**EXERCISE BRIEF**
Considering every line below, count those with the word "moved" and give only the result.
Top of PROVIDED MATERIAL
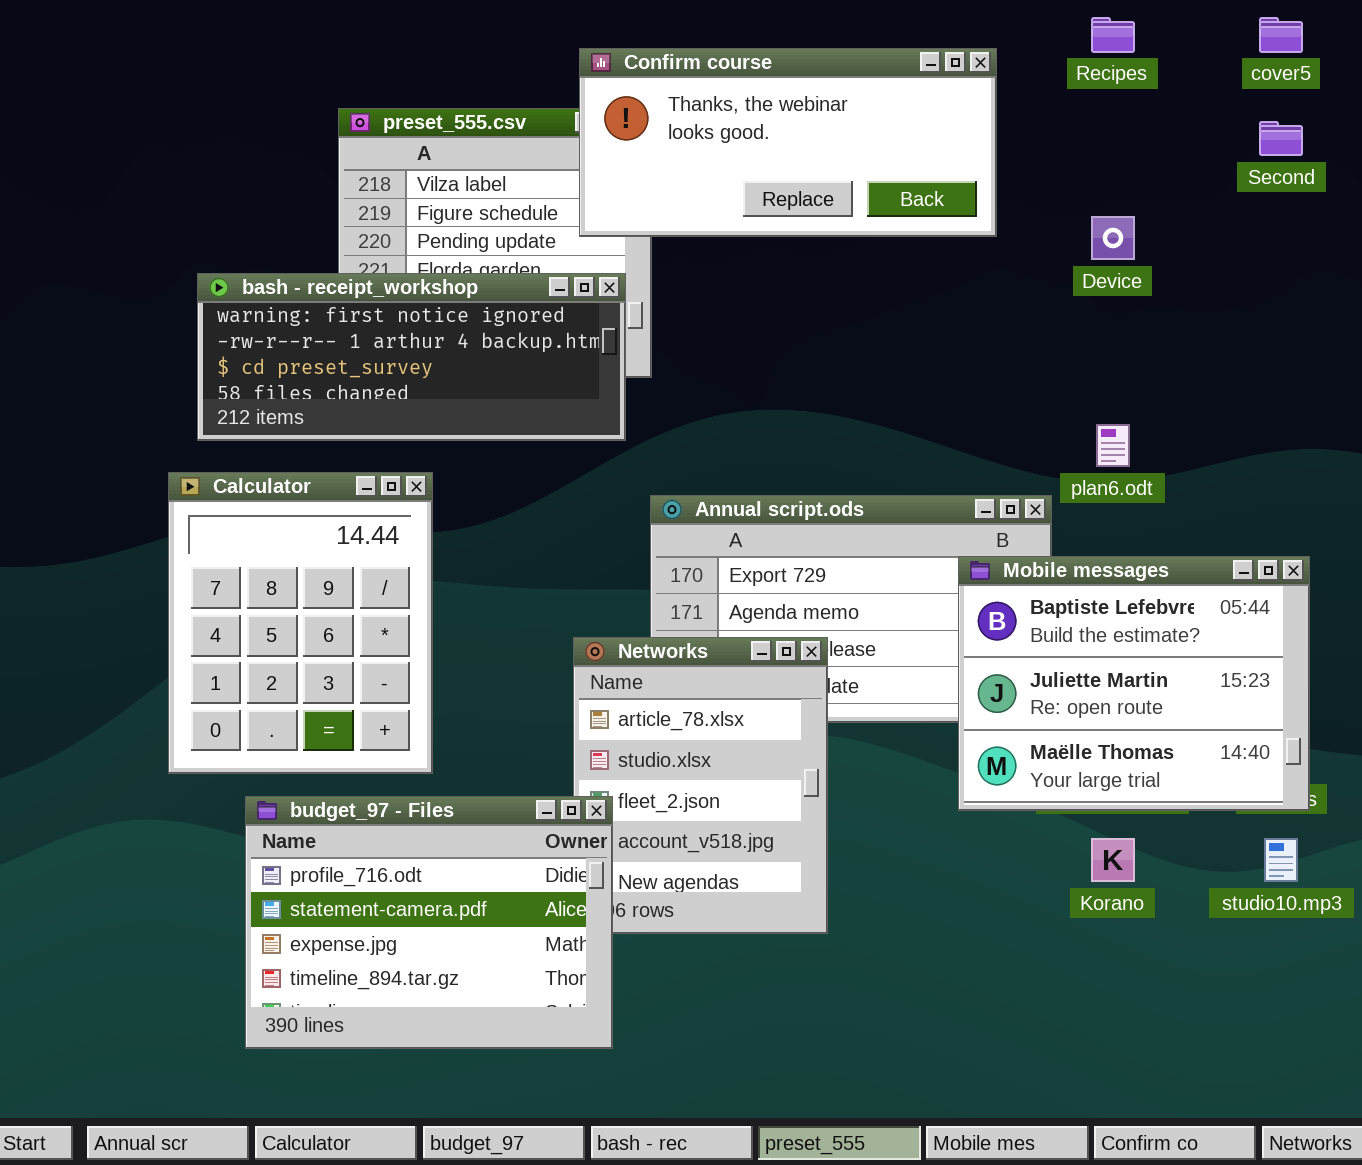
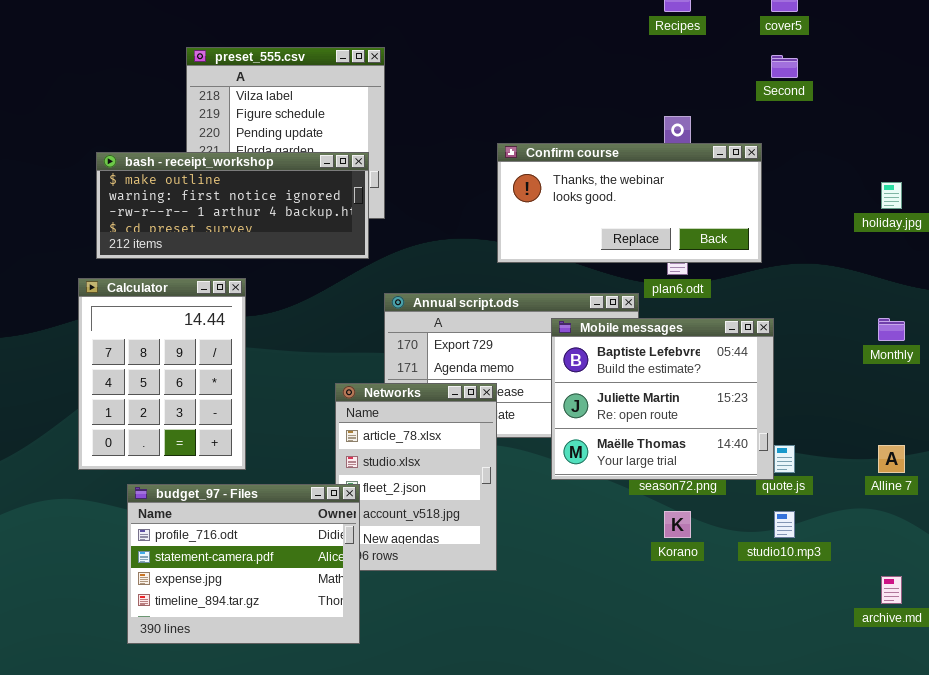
Confirm course: [579,48,997,237] -> [497,143,762,263], moved
bash - receipt_workshop: [197,273,626,441] -> [96,152,369,259], scrolled up 1 row
Mobile messages: [958,556,1310,811] -> [551,318,774,480], moved

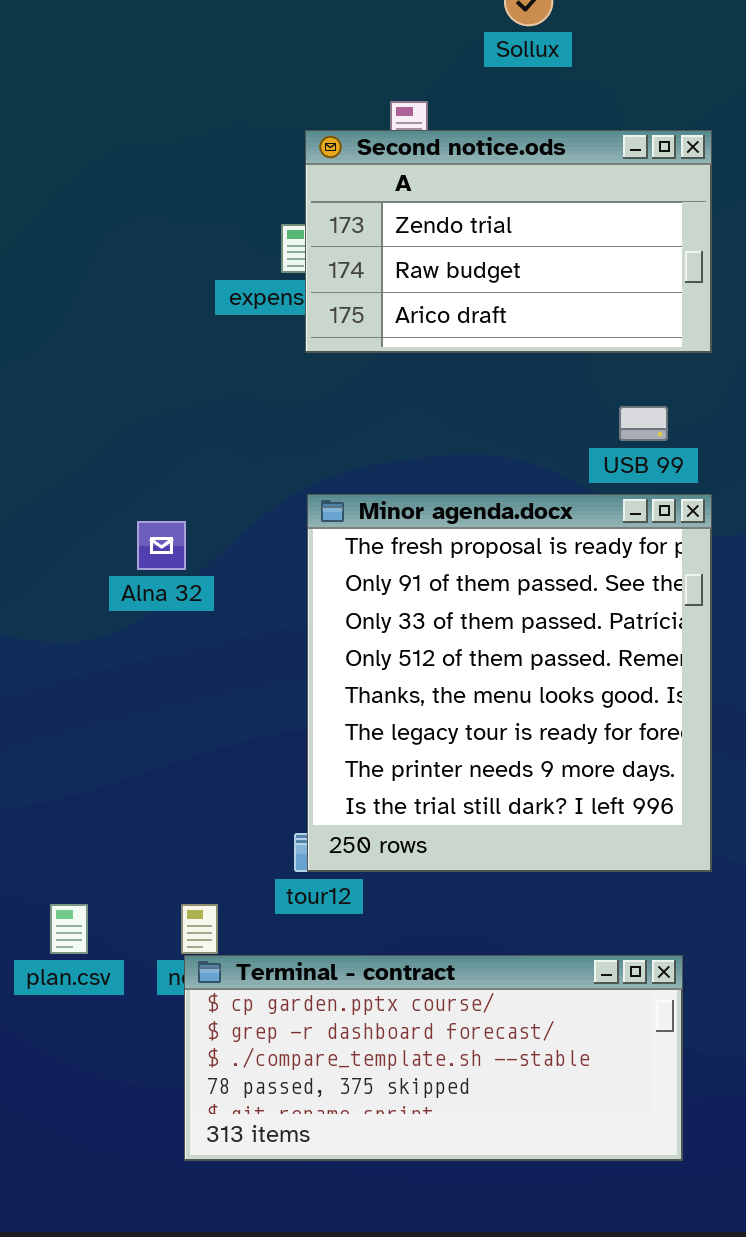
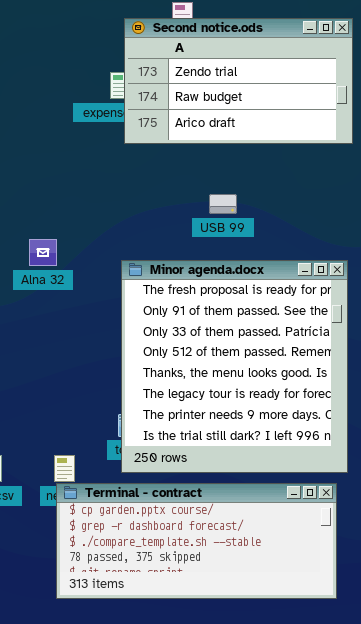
USB 99: [619,406,668,441] -> [209,194,237,214], moved
Minor agenda.docx: [307,494,712,872] -> [121,260,348,473], moved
Bottom of PROVIDED MATERIAL
**RESPONSE TO THE TASK**
4